» Problem to work on
Pull out every line of the material that contains the string "italic", matching case exactly.

» Entries
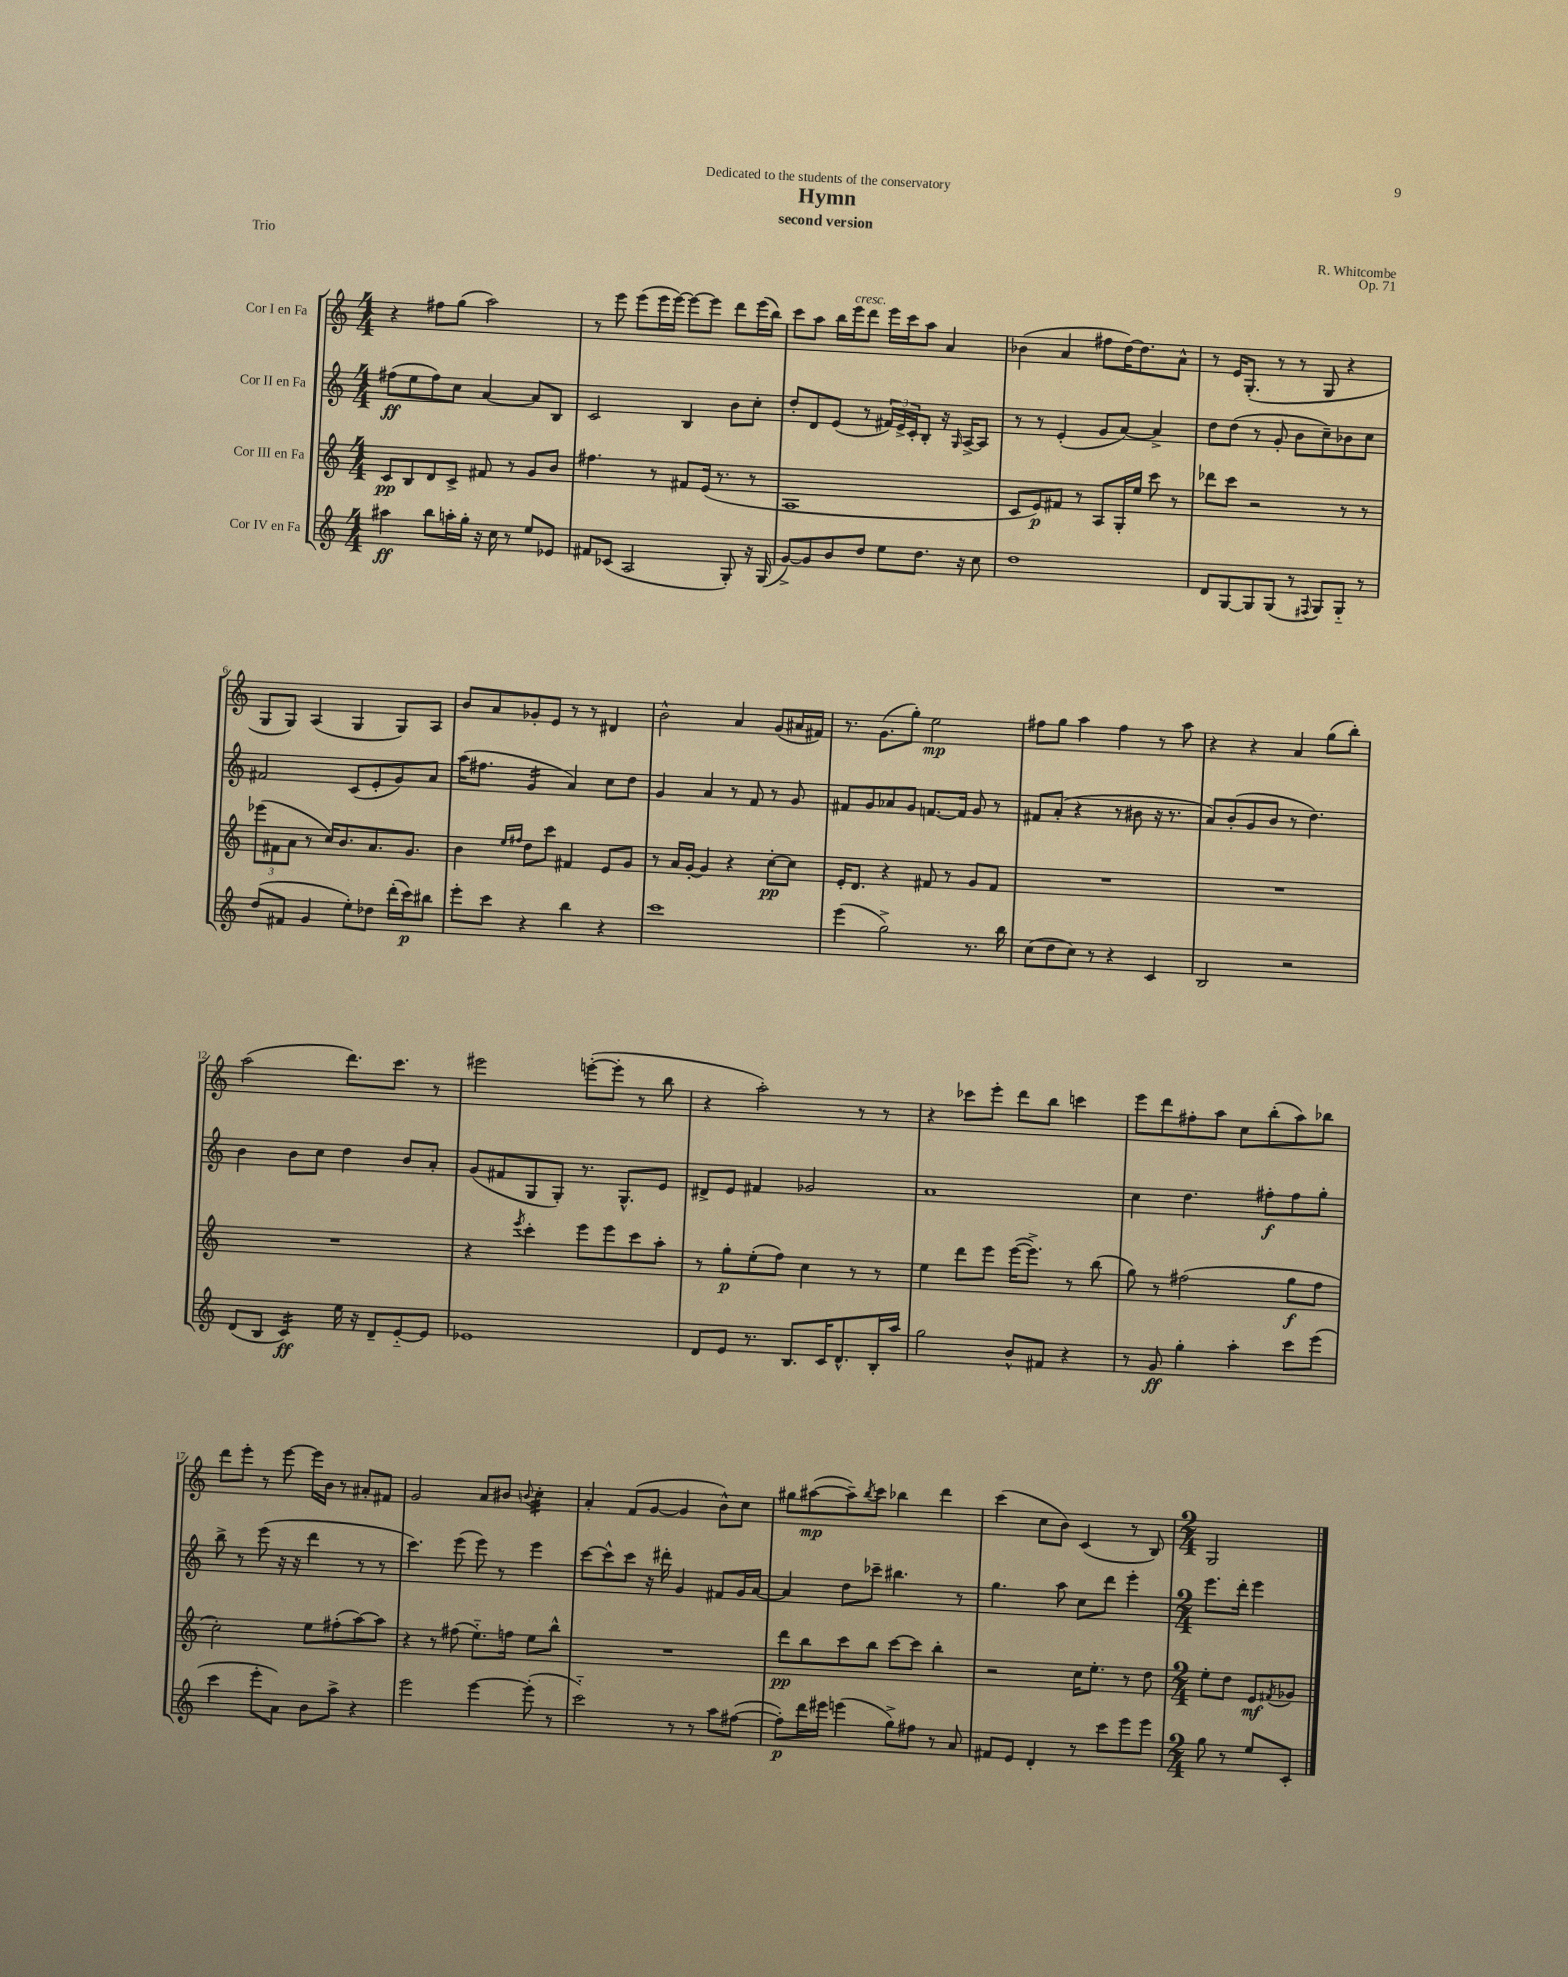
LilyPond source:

--

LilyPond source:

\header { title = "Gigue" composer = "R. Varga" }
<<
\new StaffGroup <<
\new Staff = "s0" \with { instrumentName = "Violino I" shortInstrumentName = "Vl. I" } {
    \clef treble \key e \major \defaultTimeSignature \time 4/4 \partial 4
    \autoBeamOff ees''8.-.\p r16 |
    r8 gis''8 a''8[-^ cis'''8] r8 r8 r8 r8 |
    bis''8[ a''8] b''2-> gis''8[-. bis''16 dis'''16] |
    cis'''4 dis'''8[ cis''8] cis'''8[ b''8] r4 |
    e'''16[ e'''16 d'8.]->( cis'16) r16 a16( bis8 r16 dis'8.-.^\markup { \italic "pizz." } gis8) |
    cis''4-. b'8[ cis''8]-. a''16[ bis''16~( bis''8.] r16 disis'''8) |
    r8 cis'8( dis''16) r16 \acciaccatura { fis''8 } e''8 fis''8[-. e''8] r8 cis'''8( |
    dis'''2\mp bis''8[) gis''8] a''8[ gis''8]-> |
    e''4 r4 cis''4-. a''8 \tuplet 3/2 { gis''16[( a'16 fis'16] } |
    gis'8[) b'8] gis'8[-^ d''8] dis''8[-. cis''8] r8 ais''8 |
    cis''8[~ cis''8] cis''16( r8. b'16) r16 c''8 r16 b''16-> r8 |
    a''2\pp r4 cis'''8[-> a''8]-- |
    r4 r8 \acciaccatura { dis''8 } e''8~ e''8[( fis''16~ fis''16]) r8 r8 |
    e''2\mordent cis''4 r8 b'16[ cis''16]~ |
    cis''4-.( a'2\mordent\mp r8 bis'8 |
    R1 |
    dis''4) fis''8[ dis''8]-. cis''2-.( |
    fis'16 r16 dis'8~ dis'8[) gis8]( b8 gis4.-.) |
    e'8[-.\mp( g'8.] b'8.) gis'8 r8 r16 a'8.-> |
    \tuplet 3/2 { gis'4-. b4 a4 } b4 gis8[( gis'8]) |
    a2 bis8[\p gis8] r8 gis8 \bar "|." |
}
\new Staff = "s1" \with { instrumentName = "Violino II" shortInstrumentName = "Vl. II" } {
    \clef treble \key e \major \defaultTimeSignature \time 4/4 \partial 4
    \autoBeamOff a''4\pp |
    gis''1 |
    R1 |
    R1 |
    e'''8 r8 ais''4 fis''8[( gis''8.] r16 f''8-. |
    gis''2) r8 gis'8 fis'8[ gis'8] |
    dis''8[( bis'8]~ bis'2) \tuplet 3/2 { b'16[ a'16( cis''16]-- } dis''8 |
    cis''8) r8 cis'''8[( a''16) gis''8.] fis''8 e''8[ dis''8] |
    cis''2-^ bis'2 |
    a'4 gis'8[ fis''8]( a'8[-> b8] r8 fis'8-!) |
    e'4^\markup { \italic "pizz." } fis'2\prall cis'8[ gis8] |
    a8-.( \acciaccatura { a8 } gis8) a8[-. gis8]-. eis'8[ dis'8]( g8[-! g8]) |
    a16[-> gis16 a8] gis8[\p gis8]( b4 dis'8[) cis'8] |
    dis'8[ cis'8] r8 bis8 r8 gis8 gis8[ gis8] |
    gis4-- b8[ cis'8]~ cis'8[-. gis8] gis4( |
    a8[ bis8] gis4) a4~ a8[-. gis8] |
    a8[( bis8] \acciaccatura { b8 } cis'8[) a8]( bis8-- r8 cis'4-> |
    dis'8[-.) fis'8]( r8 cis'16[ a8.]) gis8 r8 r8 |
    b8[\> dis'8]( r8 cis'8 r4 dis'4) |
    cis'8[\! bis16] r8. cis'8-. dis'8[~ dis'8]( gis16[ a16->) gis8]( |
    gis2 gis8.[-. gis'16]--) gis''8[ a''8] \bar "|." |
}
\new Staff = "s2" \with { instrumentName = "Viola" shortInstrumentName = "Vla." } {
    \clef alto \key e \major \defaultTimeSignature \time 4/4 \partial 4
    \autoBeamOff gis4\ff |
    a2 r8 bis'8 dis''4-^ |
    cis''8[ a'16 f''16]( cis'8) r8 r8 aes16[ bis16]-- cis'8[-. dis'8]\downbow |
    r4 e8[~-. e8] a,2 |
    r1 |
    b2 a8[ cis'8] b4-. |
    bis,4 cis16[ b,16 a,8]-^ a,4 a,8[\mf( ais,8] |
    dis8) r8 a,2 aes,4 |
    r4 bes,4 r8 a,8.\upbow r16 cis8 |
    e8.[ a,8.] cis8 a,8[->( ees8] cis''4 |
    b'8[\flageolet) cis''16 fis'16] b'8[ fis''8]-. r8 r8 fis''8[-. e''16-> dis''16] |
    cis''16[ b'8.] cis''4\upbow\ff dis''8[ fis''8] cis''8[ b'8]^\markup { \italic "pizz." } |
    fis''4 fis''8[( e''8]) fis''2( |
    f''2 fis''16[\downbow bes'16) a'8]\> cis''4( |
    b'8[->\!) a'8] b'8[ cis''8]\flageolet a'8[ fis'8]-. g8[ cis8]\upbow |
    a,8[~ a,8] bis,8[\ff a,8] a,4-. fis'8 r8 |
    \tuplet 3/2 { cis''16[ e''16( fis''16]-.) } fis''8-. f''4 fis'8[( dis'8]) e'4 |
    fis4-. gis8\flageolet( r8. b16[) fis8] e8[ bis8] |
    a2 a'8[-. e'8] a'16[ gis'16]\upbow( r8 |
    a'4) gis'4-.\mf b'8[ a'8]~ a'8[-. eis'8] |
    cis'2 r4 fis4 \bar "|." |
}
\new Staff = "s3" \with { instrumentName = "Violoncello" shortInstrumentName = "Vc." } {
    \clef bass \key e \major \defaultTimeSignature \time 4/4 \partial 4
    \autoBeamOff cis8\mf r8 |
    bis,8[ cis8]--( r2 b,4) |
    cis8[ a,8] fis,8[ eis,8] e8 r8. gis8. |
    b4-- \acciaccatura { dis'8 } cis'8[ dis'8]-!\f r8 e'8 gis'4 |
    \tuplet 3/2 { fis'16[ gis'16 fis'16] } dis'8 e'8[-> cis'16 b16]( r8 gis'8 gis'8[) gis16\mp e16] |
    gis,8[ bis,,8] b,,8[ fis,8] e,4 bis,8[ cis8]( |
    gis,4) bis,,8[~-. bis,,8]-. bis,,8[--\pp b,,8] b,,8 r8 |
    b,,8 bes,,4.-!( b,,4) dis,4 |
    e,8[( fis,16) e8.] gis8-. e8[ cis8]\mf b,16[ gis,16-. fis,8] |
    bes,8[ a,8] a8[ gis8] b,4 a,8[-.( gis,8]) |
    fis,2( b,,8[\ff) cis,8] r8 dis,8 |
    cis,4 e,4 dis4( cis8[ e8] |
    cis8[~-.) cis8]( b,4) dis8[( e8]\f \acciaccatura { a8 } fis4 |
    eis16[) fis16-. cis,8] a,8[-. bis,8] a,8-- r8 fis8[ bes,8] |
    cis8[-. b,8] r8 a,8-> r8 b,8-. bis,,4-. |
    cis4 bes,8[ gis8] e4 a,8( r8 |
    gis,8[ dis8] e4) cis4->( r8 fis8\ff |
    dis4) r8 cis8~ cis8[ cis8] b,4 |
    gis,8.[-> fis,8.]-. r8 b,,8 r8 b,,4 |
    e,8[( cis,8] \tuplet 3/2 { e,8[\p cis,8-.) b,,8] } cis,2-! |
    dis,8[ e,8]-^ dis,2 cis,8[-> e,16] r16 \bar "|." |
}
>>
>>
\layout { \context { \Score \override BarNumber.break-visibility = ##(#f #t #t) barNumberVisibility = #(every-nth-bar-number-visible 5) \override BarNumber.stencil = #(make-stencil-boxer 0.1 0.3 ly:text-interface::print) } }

» Response to this task
    e'''16[ e'''16 d'8.]->( cis'16) r16 a16( bis8 r16 dis'8.-.^\markup { \italic "pizz." } gis8) |
    e'4^\markup { \italic "pizz." } fis'2\prall cis'8[ gis8] |
    cis''16[ b'8.] cis''4\upbow\ff dis''8[ fis''8] cis''8[ b'8]^\markup { \italic "pizz." } |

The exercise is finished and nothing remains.